Beginning with the line below that contains "brown brick F1:G4" and ending with the line that contains "brown plate F8:H8", copy every line exactly. Copy nothing else.

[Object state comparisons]
########################################
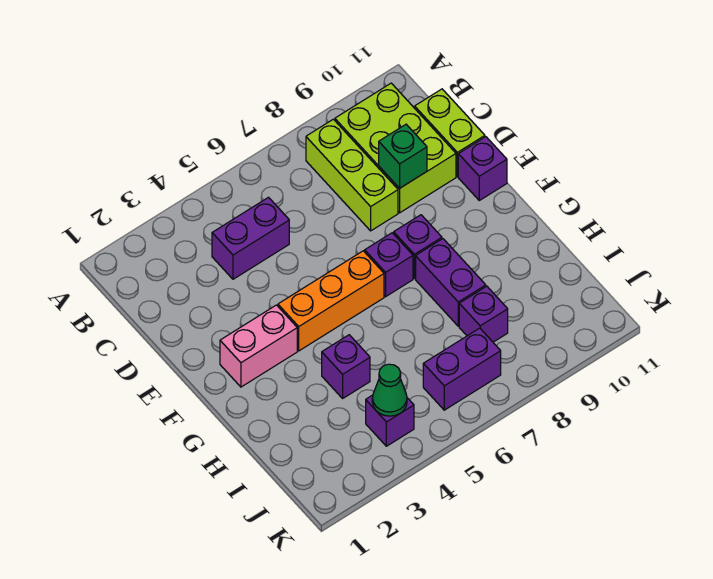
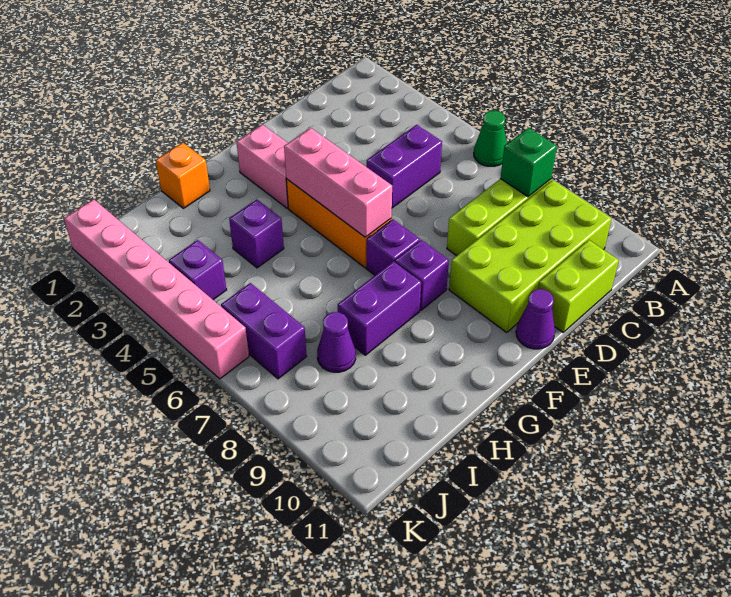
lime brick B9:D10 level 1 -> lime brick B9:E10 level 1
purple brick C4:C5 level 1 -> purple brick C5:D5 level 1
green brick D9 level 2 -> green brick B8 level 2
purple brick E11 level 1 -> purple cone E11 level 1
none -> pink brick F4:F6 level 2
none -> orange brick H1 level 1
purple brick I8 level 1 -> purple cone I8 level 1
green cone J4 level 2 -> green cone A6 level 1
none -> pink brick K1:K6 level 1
########################################
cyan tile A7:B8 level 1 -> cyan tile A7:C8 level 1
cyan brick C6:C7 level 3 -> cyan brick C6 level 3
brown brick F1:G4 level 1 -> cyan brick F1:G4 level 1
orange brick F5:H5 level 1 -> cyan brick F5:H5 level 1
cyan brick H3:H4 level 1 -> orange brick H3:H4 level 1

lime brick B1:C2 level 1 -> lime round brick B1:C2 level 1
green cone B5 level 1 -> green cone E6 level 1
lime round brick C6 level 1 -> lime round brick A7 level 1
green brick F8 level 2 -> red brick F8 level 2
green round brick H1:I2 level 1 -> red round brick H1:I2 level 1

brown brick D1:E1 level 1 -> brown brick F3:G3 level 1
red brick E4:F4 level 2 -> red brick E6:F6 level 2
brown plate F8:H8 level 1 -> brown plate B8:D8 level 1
########################################
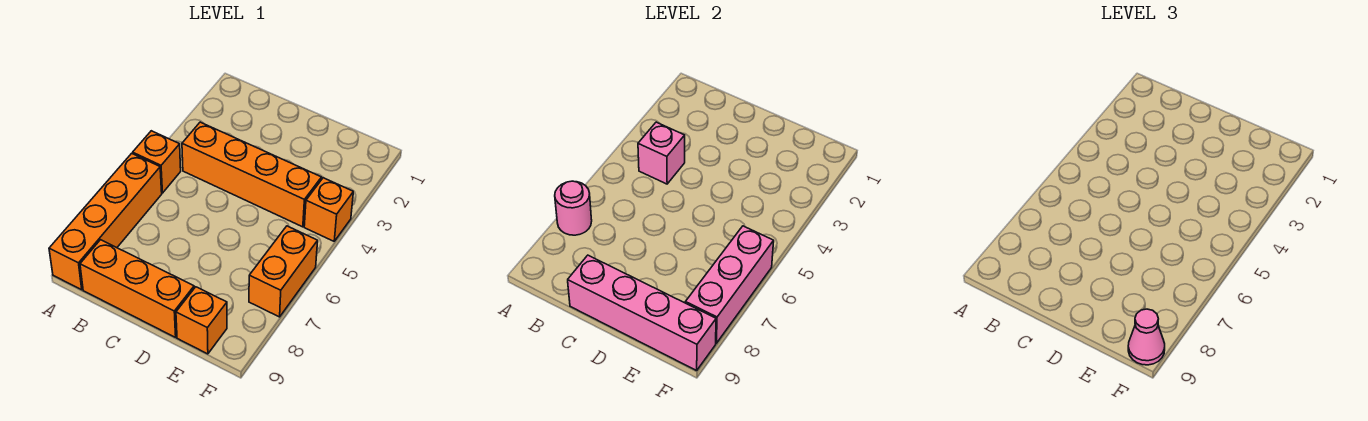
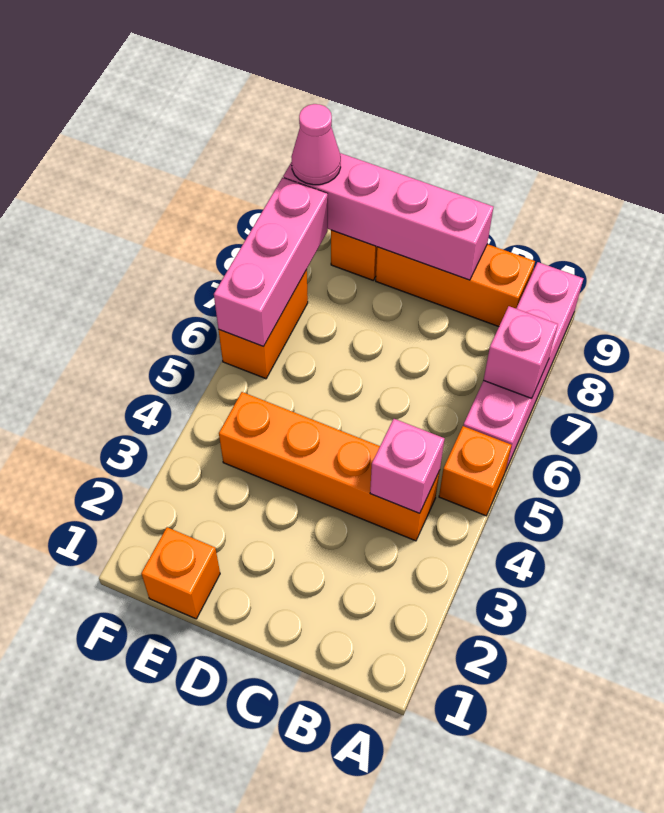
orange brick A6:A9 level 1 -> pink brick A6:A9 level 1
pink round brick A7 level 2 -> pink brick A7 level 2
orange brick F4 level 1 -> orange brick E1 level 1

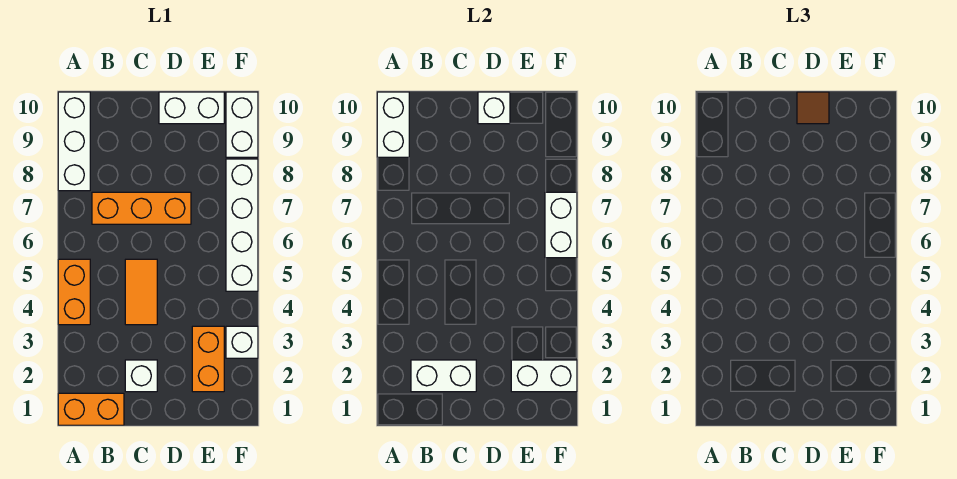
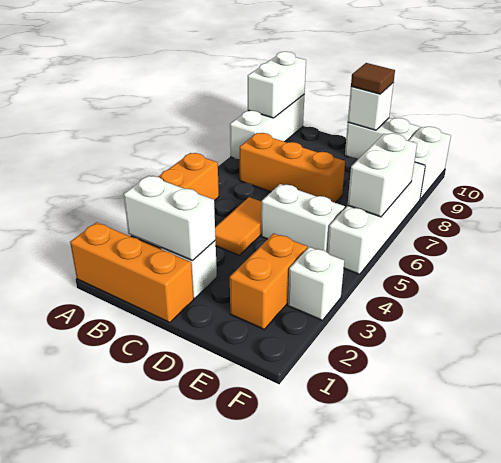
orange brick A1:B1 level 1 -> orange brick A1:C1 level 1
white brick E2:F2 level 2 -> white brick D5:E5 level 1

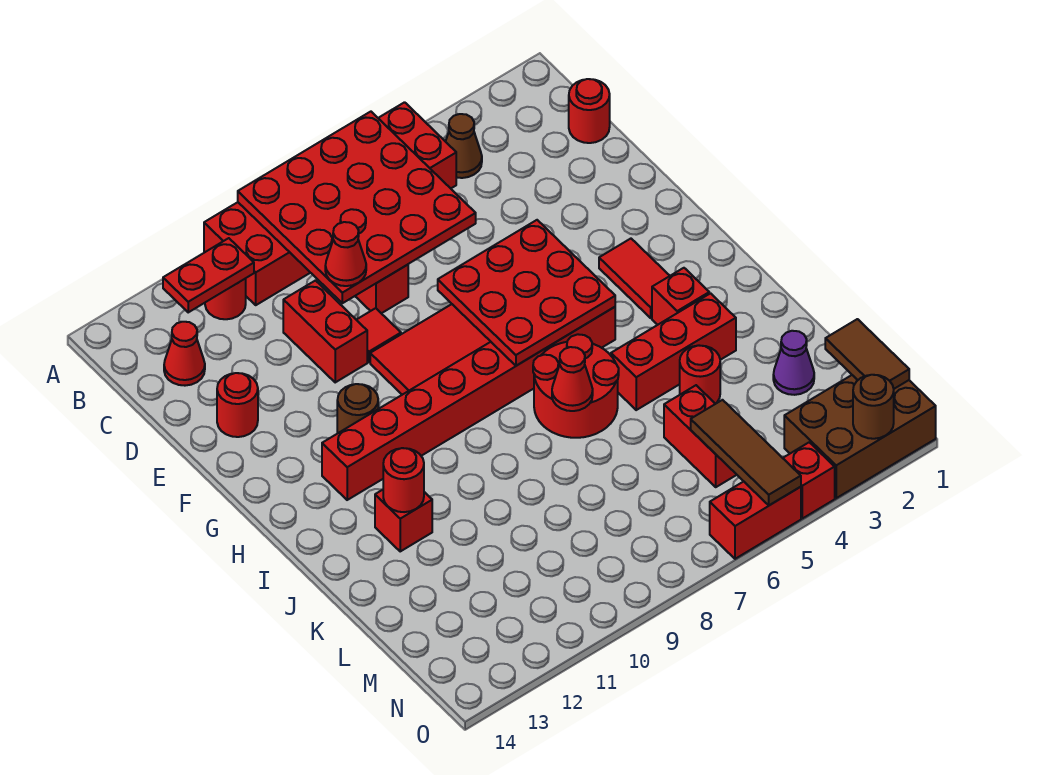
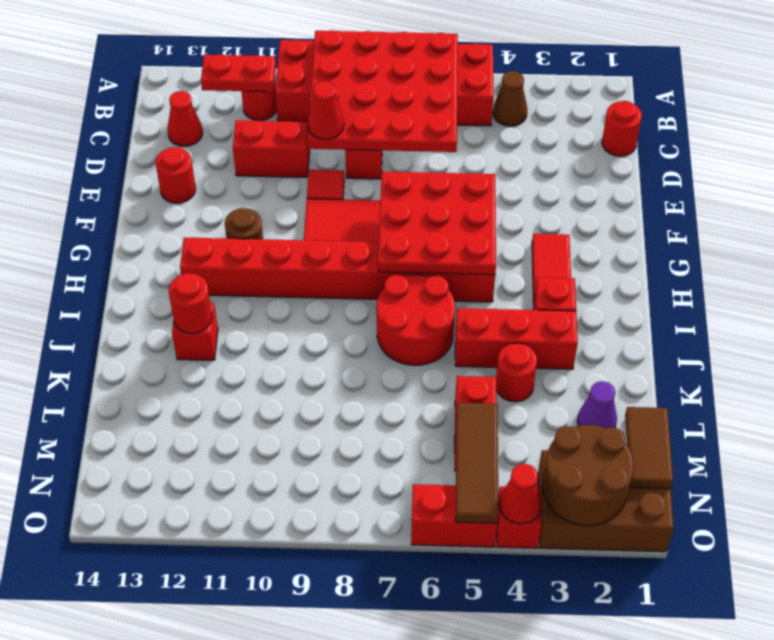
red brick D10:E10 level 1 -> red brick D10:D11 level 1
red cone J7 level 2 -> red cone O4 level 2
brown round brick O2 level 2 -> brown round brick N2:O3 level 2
########################################
[COMPLETED EXERCISE]
brown brick F1:G4 level 1 -> cyan brick F1:G4 level 1
orange brick F5:H5 level 1 -> cyan brick F5:H5 level 1
cyan brick H3:H4 level 1 -> orange brick H3:H4 level 1

lime brick B1:C2 level 1 -> lime round brick B1:C2 level 1
green cone B5 level 1 -> green cone E6 level 1
lime round brick C6 level 1 -> lime round brick A7 level 1
green brick F8 level 2 -> red brick F8 level 2
green round brick H1:I2 level 1 -> red round brick H1:I2 level 1

brown brick D1:E1 level 1 -> brown brick F3:G3 level 1
red brick E4:F4 level 2 -> red brick E6:F6 level 2
brown plate F8:H8 level 1 -> brown plate B8:D8 level 1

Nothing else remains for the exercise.